• [EXERCISE]:
Each line that contains the string "degrees" counts once; report how many such lines appear in the data, as a number only.

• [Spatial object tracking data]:

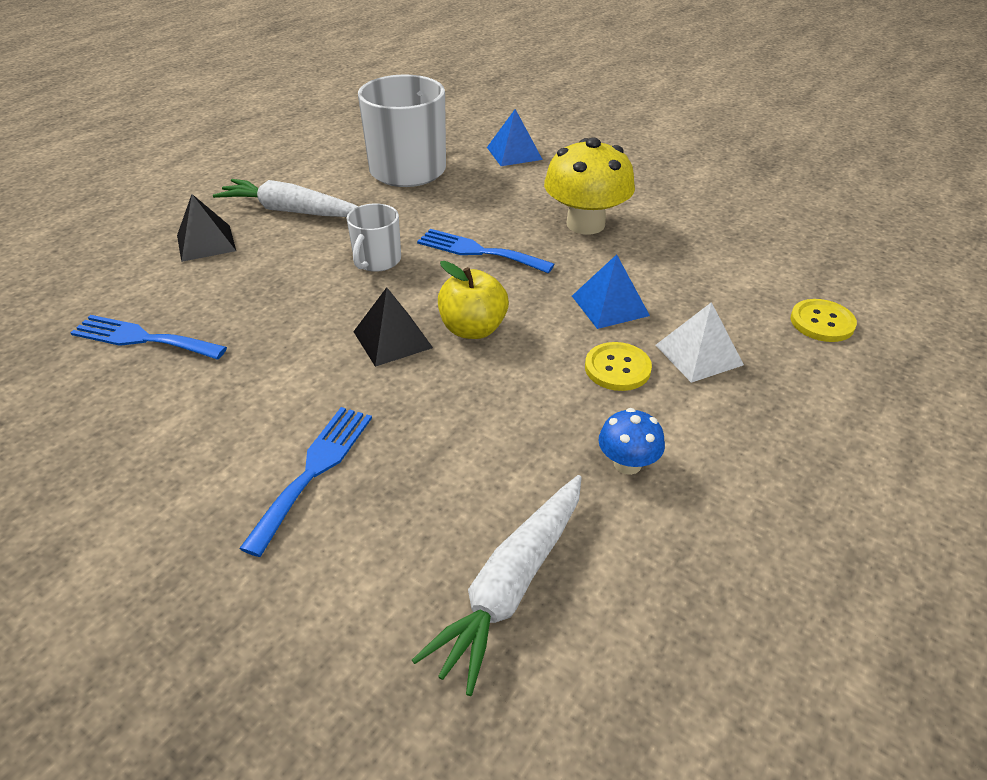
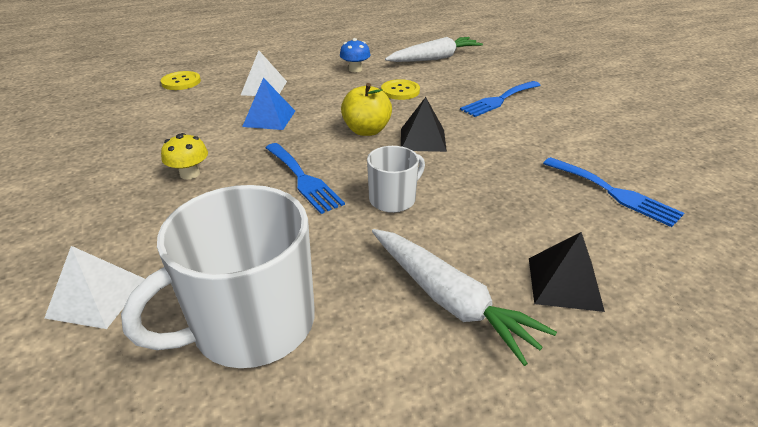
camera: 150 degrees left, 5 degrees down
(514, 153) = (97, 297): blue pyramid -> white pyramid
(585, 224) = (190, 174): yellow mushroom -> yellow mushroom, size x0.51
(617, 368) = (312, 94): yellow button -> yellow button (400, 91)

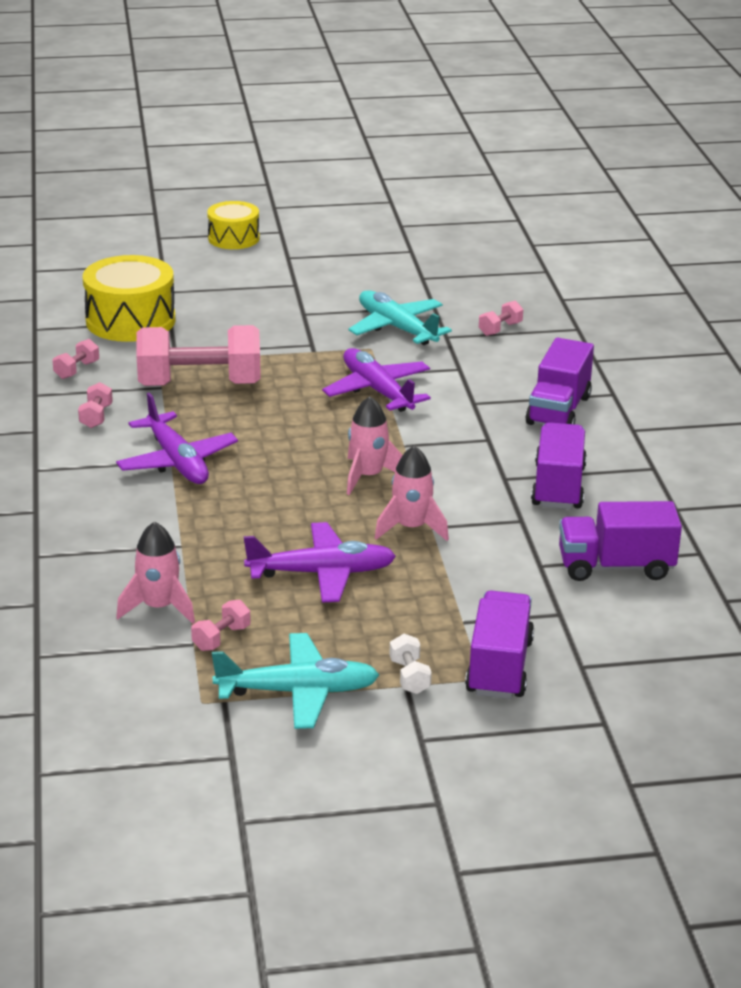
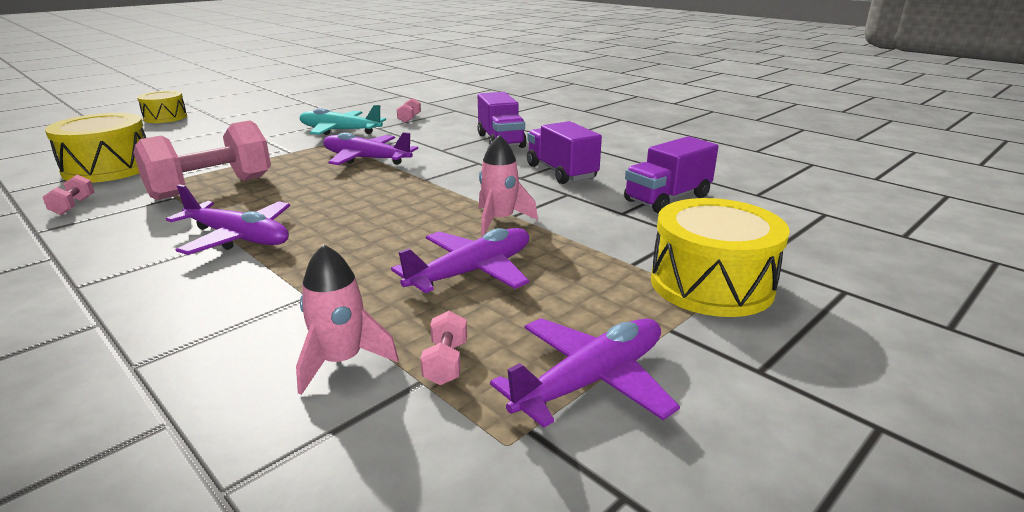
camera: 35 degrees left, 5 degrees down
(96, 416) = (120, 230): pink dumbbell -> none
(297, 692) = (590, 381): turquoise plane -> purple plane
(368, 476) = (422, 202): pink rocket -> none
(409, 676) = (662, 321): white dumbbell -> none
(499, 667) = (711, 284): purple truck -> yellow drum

• [WRITTEN ANSWER]:
2